> _EXTRACTED RECORDS_:
______

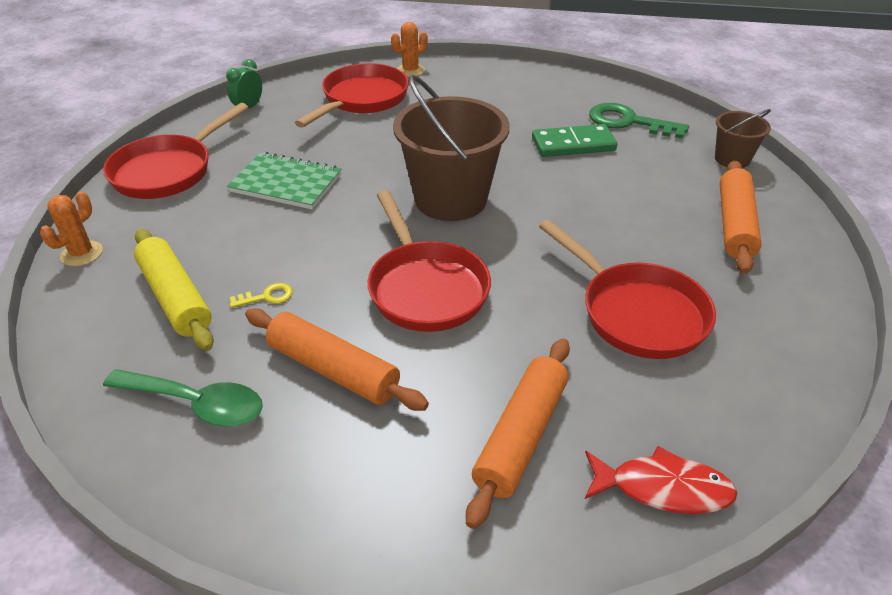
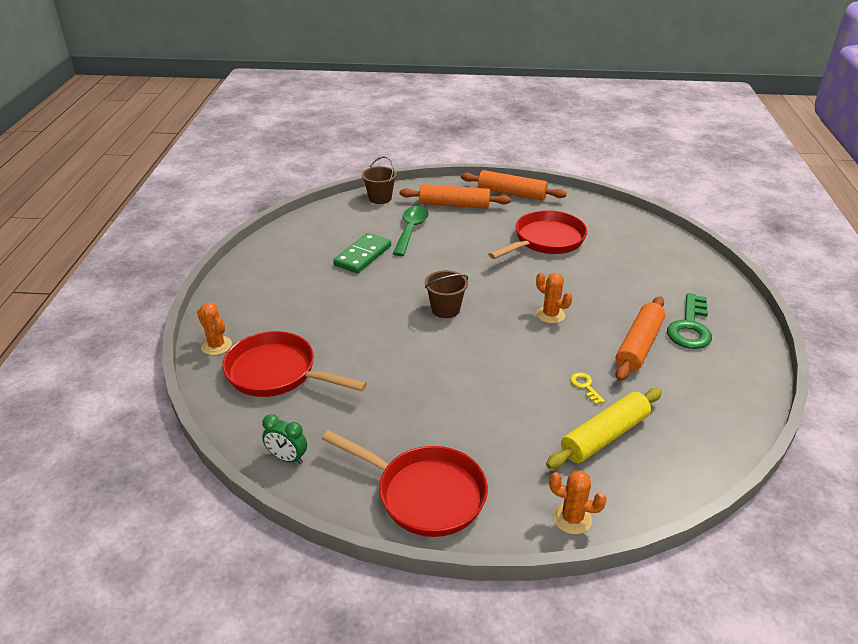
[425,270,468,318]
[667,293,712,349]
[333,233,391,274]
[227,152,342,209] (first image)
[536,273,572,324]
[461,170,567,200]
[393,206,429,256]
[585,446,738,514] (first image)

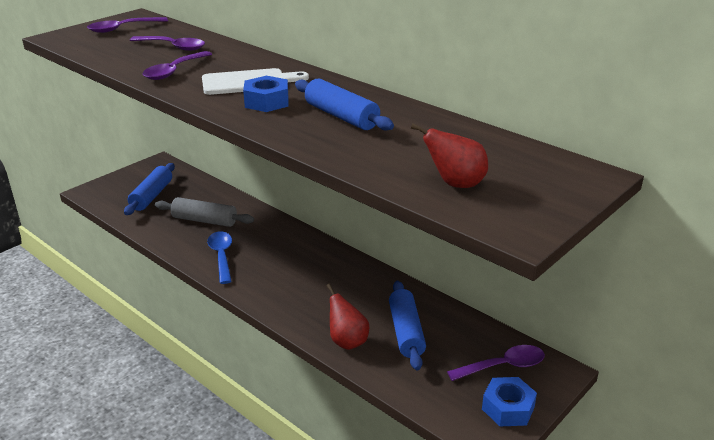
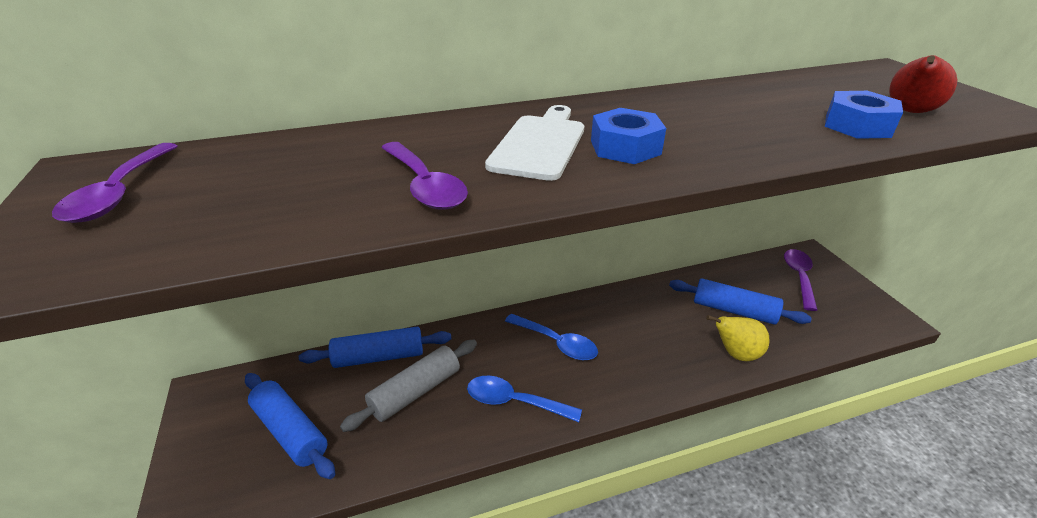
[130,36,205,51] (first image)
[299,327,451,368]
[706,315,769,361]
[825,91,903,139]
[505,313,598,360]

______

> _ASSIGNMENT_:
Copy out each line of the listing that holds the word "image".

> _RESULT OF THE EXERCISE_:
[227,152,342,209] (first image)
[585,446,738,514] (first image)
[130,36,205,51] (first image)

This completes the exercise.